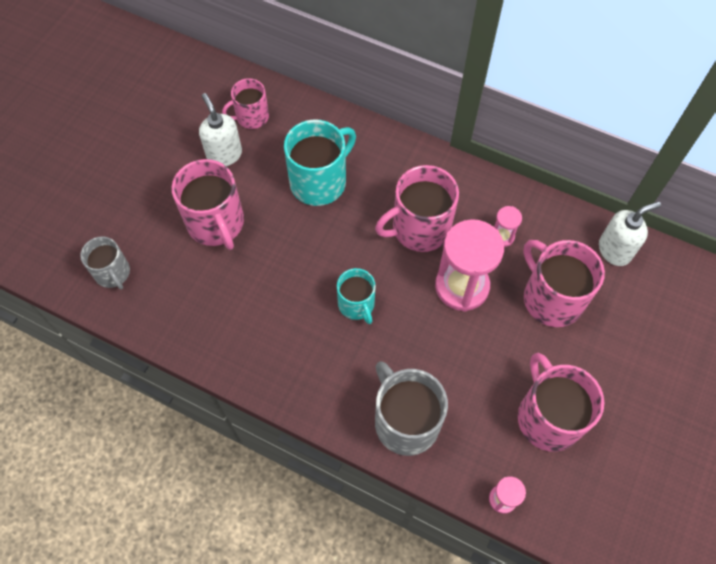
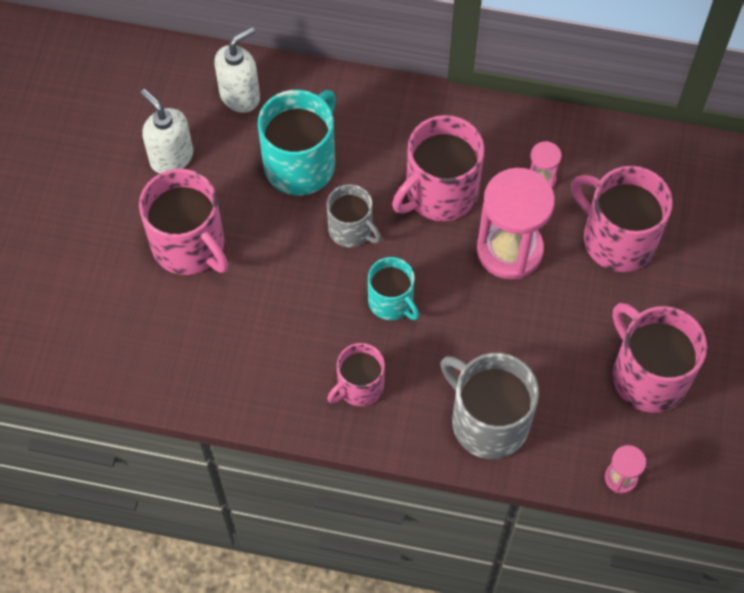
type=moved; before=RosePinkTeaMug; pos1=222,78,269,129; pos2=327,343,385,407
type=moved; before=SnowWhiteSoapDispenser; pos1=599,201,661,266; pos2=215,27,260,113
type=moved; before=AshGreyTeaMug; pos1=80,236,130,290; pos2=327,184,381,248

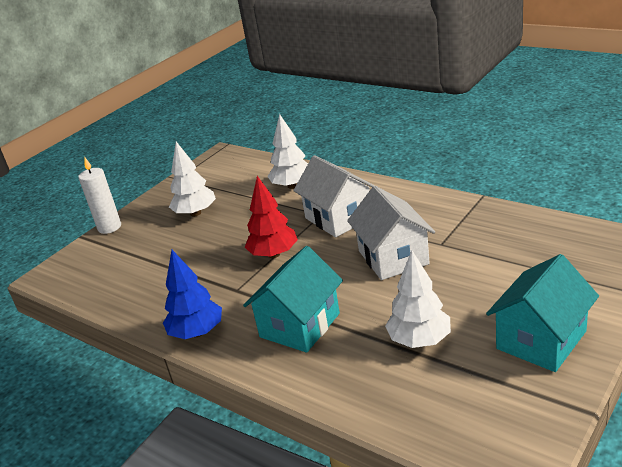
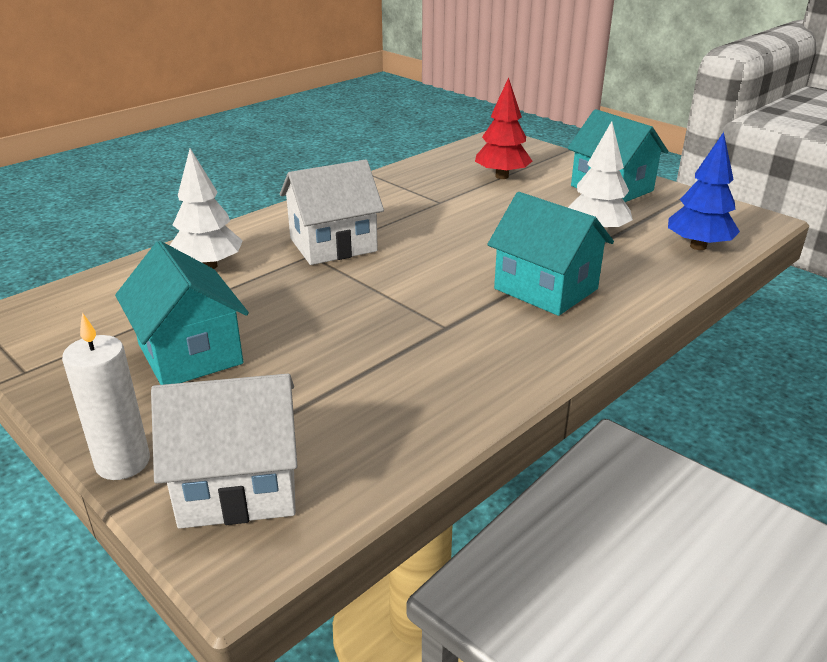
type=replaced; before=SnowWhiteToyTree; after=AquaToyHouse; pos1=169,142,216,216; pos2=115,241,249,385
type=moved; before=RedToyTree; pos1=245,176,298,258; pos2=475,77,532,179
type=moved; before=SnowWhiteToyHouse; pos1=347,186,435,280; pos2=151,374,297,529
type=moved; before=RoyalBlueToyTree; pos1=163,250,222,339; pos2=668,132,740,250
---------------
Without the pictures, copy all of the entries exactly as they appear.

type=moved; before=RosePinkTeaMug; pos1=222,78,269,129; pos2=327,343,385,407
type=moved; before=SnowWhiteSoapDispenser; pos1=599,201,661,266; pos2=215,27,260,113
type=moved; before=AshGreyTeaMug; pos1=80,236,130,290; pos2=327,184,381,248

type=replaced; before=SnowWhiteToyTree; after=AquaToyHouse; pos1=169,142,216,216; pos2=115,241,249,385
type=moved; before=RedToyTree; pos1=245,176,298,258; pos2=475,77,532,179
type=moved; before=SnowWhiteToyHouse; pos1=347,186,435,280; pos2=151,374,297,529
type=moved; before=RoyalBlueToyTree; pos1=163,250,222,339; pos2=668,132,740,250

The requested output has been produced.